What the task asks:
Every line below that has "dispenser" in it should be copied.

[Stored data]
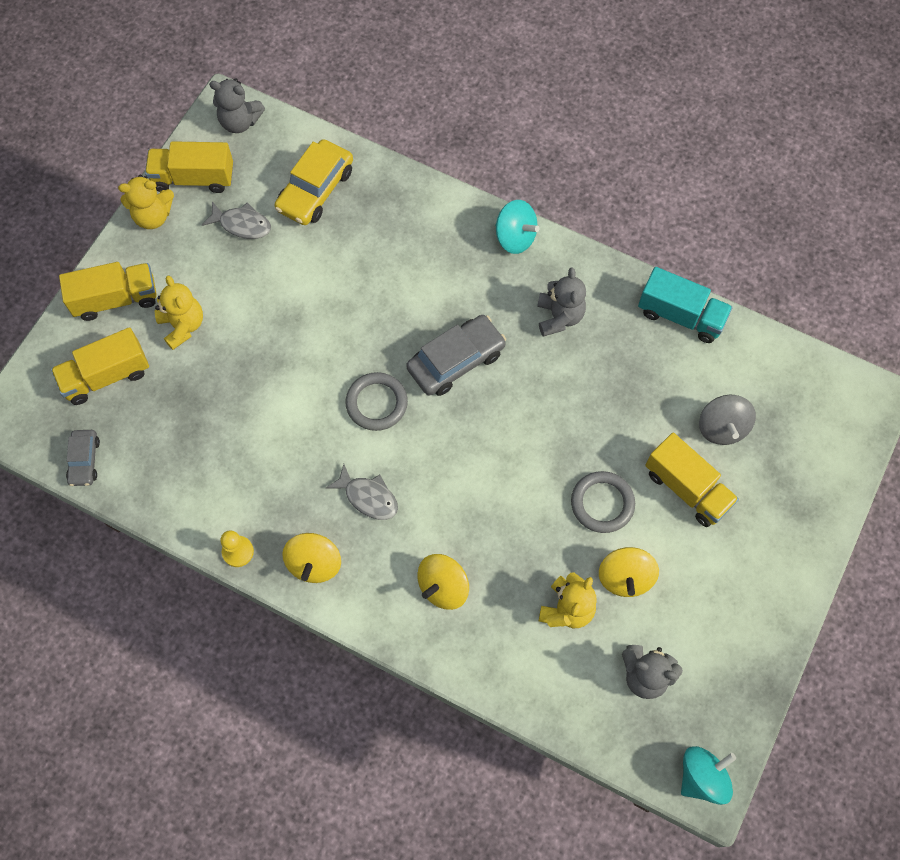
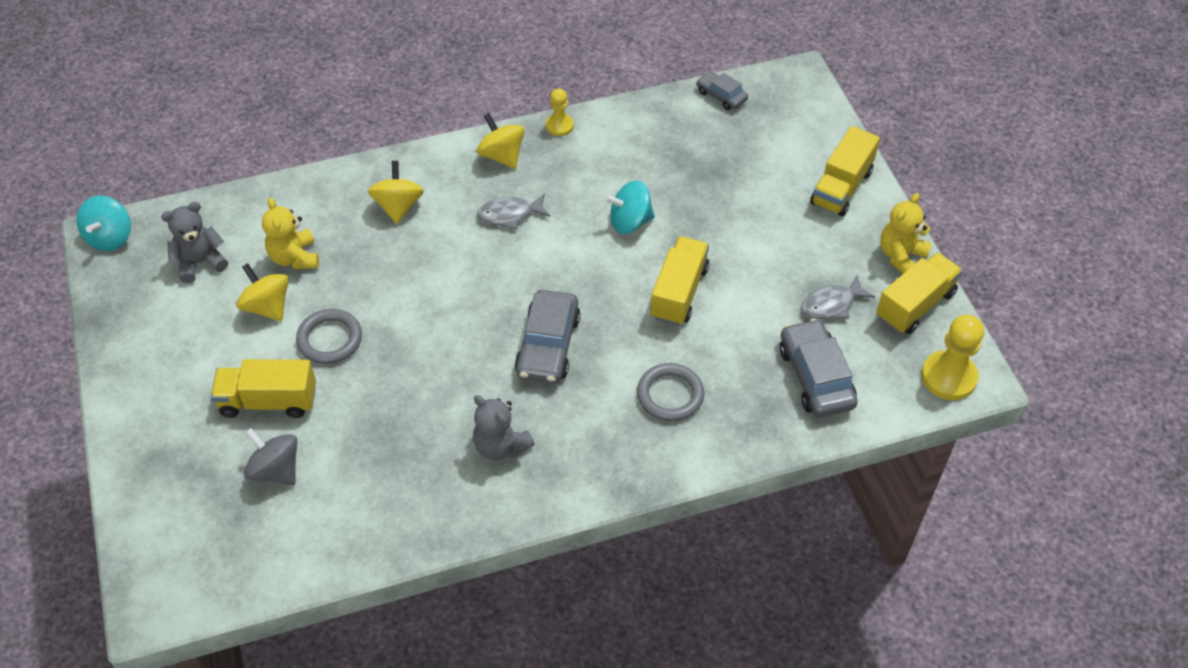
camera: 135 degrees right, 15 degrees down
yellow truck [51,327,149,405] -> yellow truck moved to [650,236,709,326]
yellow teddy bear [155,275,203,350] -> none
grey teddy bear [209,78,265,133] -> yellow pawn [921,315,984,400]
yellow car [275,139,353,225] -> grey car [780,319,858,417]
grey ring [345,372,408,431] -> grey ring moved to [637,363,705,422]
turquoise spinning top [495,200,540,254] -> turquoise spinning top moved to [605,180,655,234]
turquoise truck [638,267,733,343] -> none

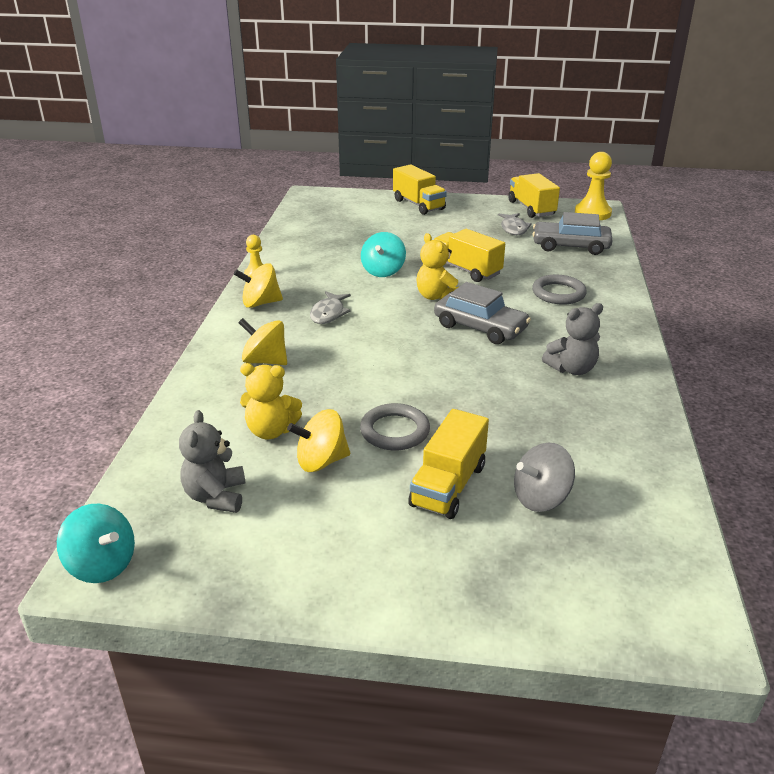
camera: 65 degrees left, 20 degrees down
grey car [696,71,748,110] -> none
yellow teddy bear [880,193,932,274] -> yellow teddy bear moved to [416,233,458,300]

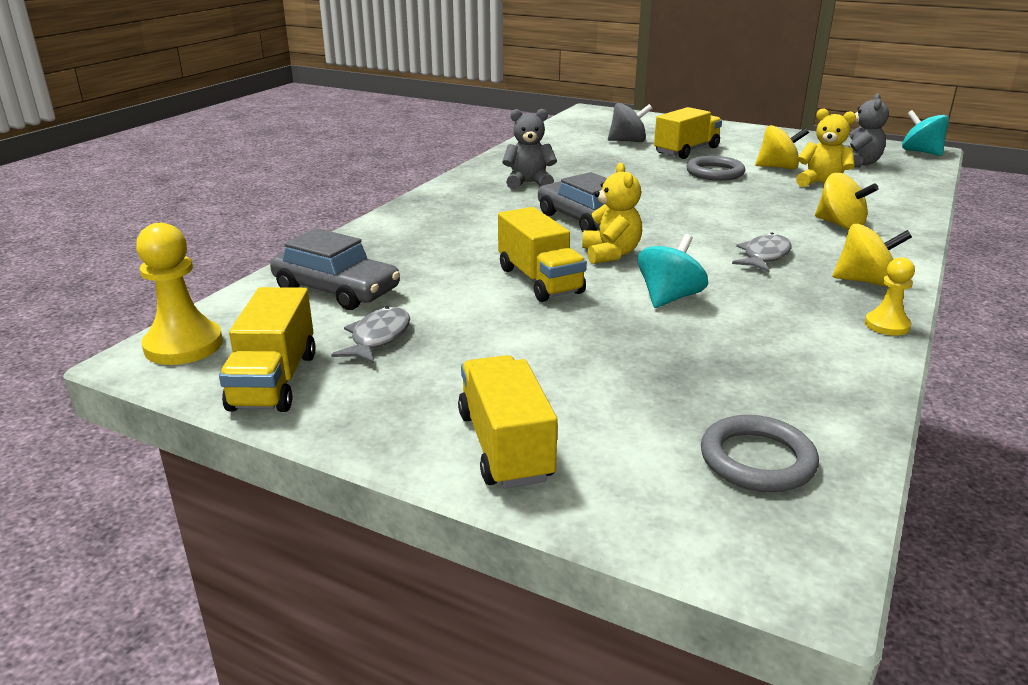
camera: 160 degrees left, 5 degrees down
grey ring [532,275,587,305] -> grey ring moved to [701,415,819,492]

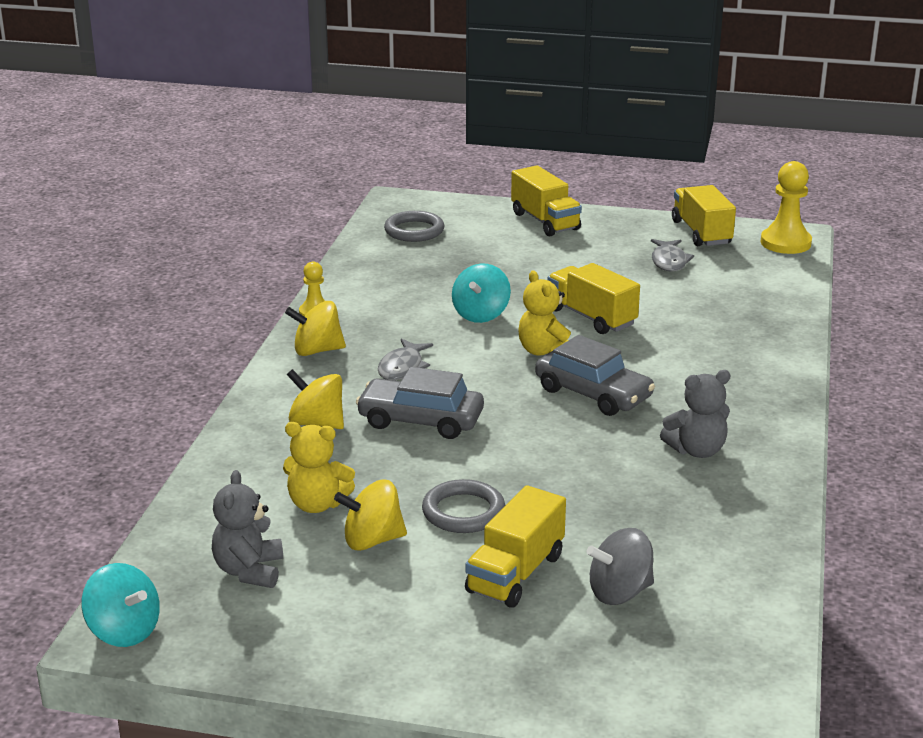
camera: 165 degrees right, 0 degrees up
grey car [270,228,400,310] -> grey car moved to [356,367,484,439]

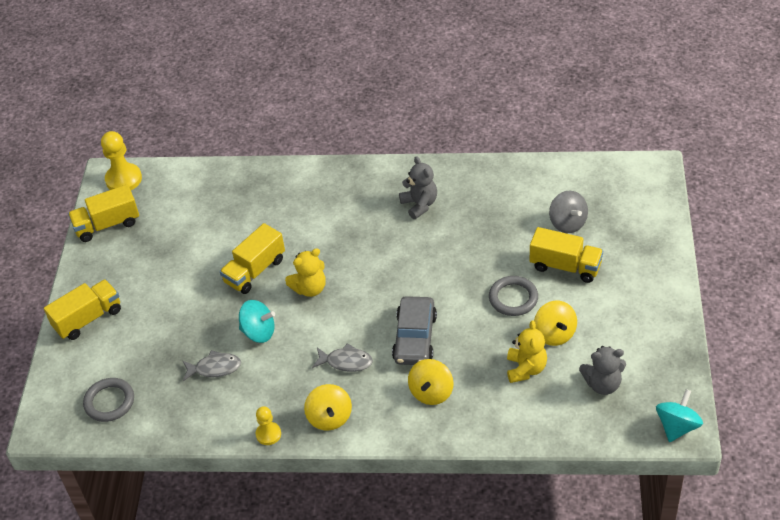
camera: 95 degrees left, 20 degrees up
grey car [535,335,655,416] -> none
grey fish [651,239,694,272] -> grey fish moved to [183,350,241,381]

* * *

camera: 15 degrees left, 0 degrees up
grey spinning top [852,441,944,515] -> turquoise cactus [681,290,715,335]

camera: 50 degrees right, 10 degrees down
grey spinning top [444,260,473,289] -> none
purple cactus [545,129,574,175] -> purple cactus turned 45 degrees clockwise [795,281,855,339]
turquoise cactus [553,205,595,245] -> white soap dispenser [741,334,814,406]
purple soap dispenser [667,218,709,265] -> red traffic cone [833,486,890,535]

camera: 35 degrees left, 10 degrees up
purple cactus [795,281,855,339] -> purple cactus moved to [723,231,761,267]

Task solution:
turquoise cactus [553,205,595,245] -> white soap dispenser [741,334,814,406]
purple soap dispenser [667,218,709,265] -> red traffic cone [833,486,890,535]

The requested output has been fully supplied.